__WHAT THE EXERCISE ASKS__
The lines to return are those below that contain the word "orange".
*** Opening of DATA SHOWN ***
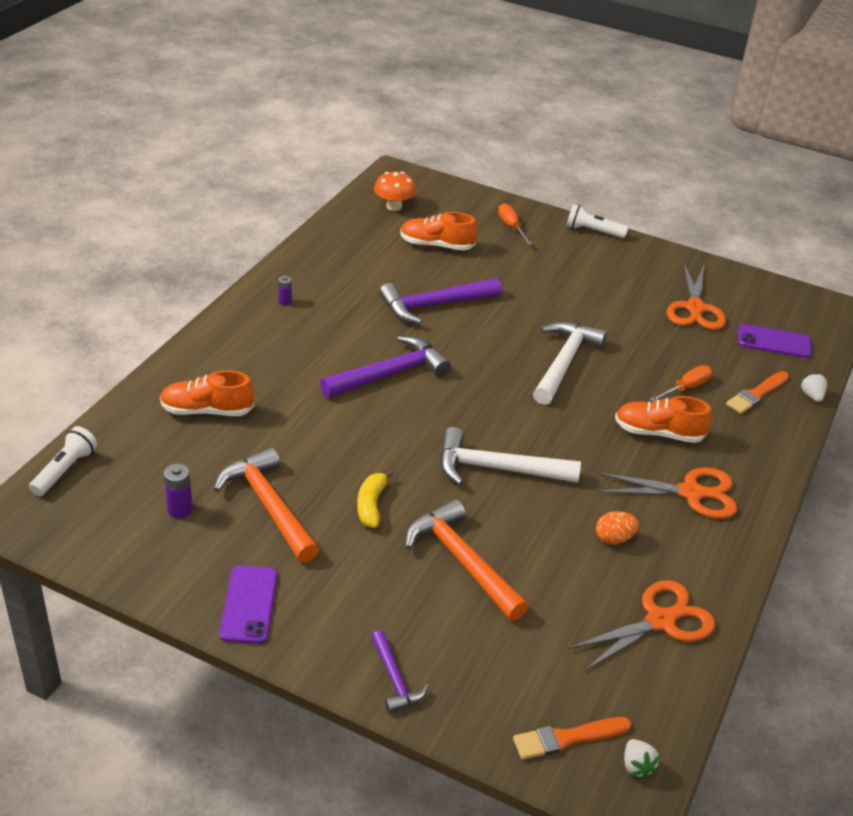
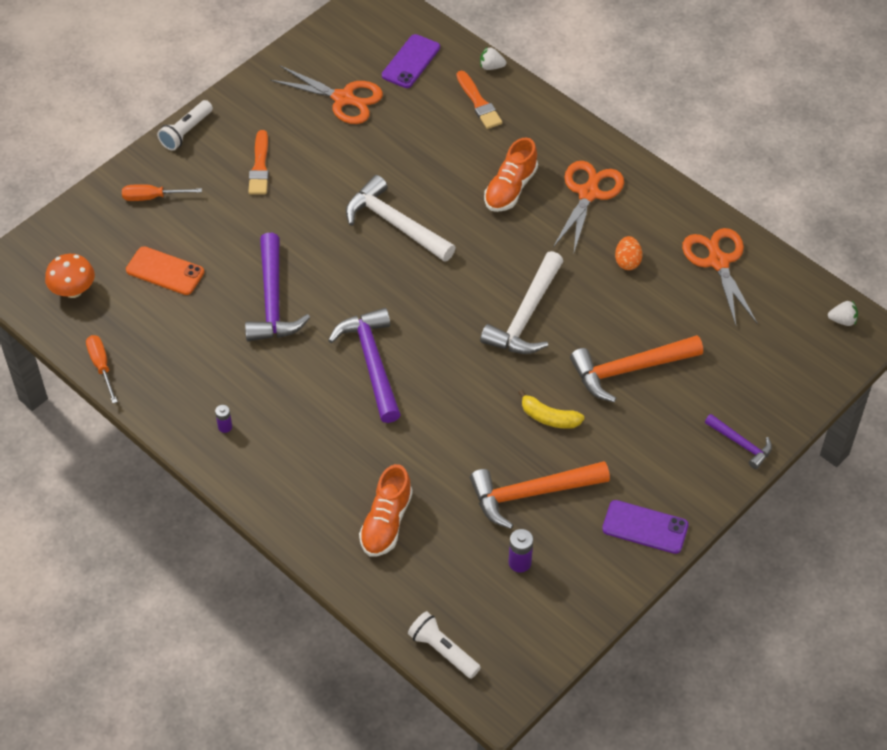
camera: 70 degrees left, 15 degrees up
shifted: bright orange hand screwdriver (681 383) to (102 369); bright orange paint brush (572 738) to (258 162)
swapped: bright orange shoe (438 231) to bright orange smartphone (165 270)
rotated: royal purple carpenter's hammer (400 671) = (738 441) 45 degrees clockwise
*** Close of DATA SHOWN ***
__ANSWER SECTION__
shifted: bright orange hand screwdriver (681 383) to (102 369); bright orange paint brush (572 738) to (258 162)
swapped: bright orange shoe (438 231) to bright orange smartphone (165 270)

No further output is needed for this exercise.